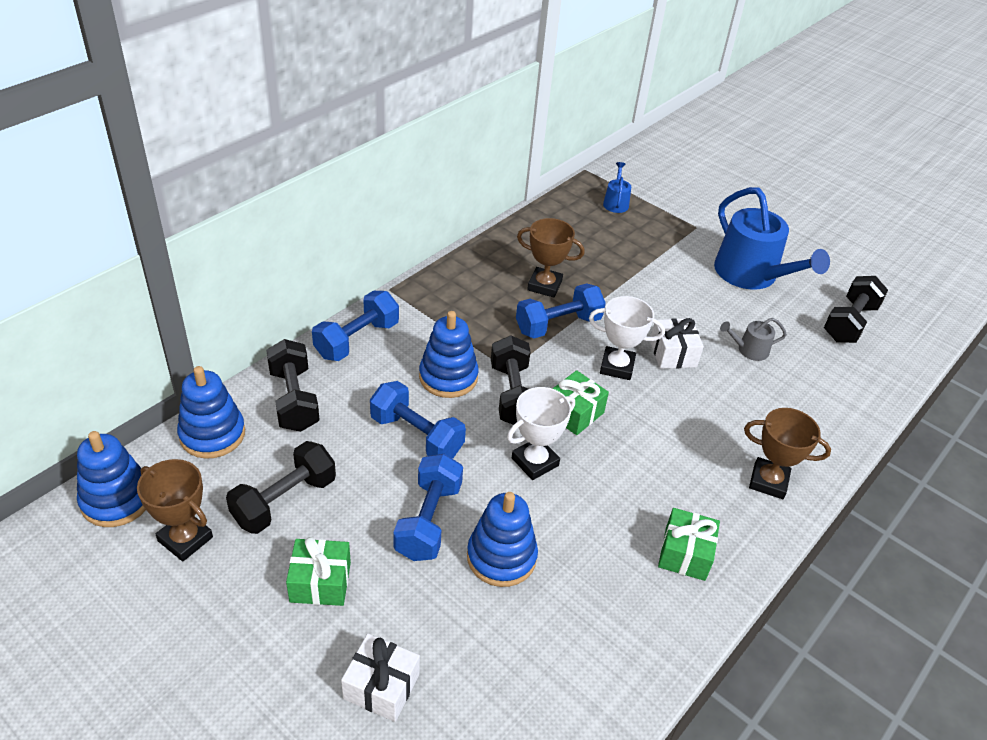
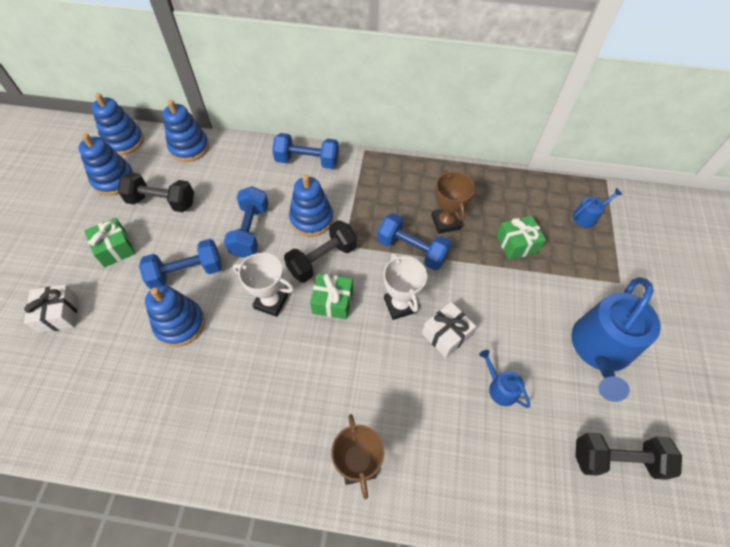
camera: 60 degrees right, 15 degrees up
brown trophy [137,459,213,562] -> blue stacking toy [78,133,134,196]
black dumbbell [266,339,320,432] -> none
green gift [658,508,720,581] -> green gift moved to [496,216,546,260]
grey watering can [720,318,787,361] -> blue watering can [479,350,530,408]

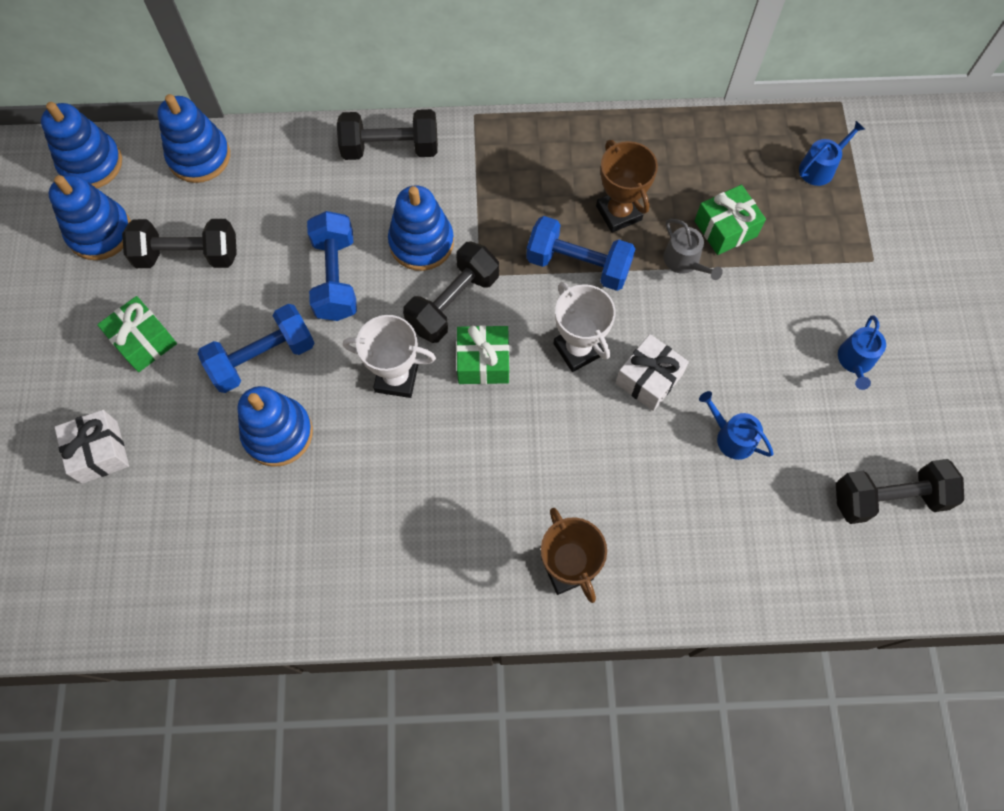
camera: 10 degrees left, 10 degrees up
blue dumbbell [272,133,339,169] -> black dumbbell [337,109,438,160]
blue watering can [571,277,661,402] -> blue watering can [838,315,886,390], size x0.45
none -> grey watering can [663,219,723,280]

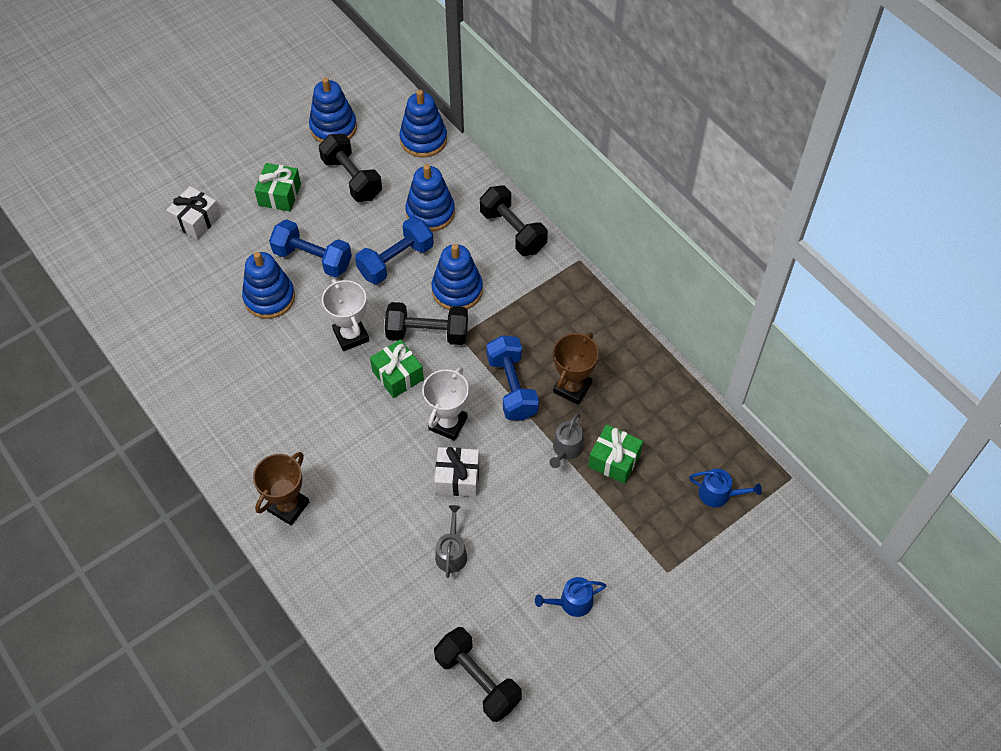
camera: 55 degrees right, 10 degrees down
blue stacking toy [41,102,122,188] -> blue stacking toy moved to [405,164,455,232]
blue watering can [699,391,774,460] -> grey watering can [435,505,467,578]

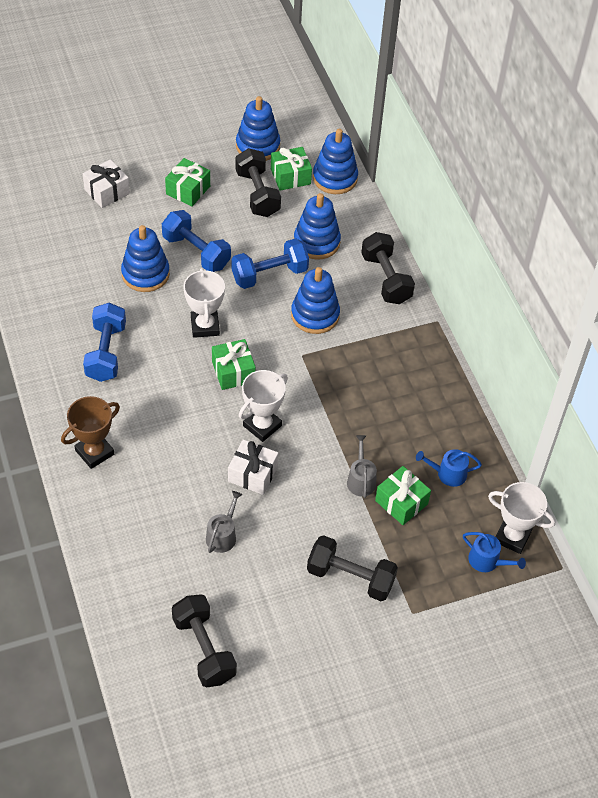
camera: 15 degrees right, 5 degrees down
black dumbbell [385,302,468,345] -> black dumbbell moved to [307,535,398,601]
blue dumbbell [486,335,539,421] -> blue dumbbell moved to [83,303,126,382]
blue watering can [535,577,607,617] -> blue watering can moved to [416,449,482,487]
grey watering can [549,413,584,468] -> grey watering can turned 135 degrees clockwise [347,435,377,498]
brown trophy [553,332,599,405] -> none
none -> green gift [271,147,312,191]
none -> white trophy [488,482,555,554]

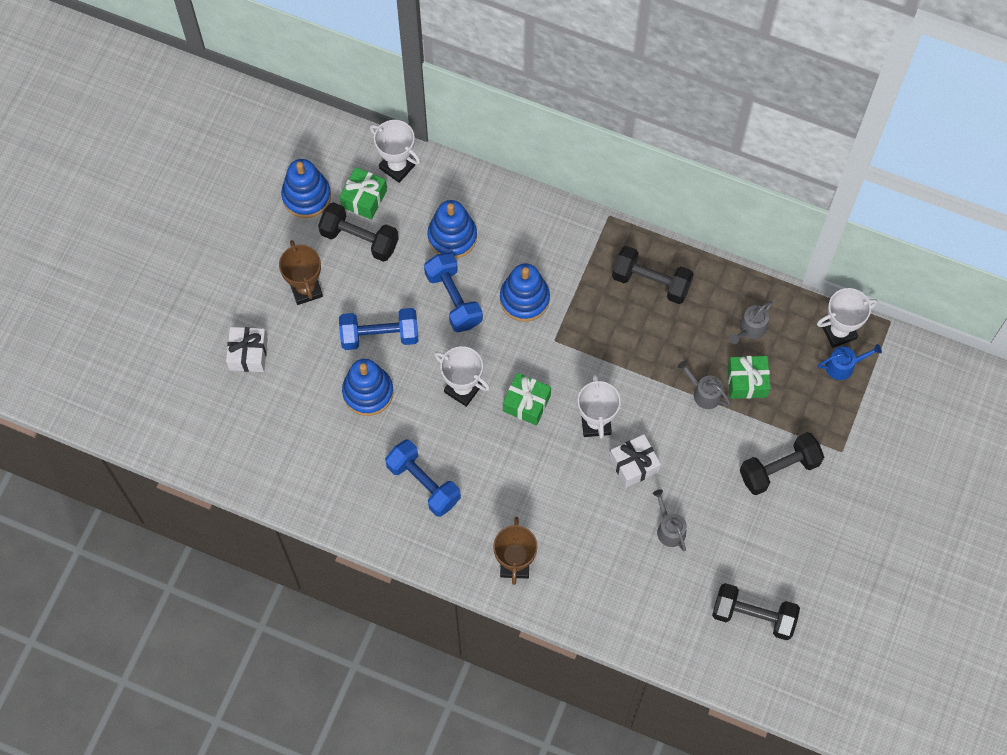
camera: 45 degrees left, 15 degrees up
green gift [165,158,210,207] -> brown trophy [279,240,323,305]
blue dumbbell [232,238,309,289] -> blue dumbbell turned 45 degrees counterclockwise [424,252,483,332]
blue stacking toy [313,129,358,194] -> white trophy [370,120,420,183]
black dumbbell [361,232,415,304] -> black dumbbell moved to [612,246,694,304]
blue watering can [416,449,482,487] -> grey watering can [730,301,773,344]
══════
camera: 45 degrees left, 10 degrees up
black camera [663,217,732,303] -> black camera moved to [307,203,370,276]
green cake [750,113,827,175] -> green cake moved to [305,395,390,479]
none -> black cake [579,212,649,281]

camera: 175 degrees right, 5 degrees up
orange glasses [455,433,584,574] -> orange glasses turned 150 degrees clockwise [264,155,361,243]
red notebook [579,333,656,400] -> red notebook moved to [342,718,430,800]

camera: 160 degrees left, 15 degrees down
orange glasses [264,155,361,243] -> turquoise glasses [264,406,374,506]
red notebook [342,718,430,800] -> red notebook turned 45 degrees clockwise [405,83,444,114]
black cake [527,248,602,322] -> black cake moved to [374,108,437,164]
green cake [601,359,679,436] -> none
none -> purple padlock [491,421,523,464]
══════
▸ **Exercise aim**:
With the pictures removed, print only the lines starting at the line that has "camera: 55 degrees right, 10 degrees down" and ending at the line that has "blue dumbbell [232,238,309,289]", both ends included, exactly as they stand above.

▸ **Solution**:
camera: 55 degrees right, 10 degrees down
blue stacking toy [41,102,122,188] -> blue stacking toy moved to [405,164,455,232]
blue watering can [699,391,774,460] -> grey watering can [435,505,467,578]

camera: 15 degrees right, 5 degrees down
black dumbbell [385,302,468,345] -> black dumbbell moved to [307,535,398,601]
blue dumbbell [486,335,539,421] -> blue dumbbell moved to [83,303,126,382]
blue watering can [535,577,607,617] -> blue watering can moved to [416,449,482,487]
grey watering can [549,413,584,468] -> grey watering can turned 135 degrees clockwise [347,435,377,498]
brown trophy [553,332,599,405] -> none
none -> green gift [271,147,312,191]
none -> white trophy [488,482,555,554]

camera: 45 degrees left, 15 degrees up
green gift [165,158,210,207] -> brown trophy [279,240,323,305]
blue dumbbell [232,238,309,289] -> blue dumbbell turned 45 degrees counterclockwise [424,252,483,332]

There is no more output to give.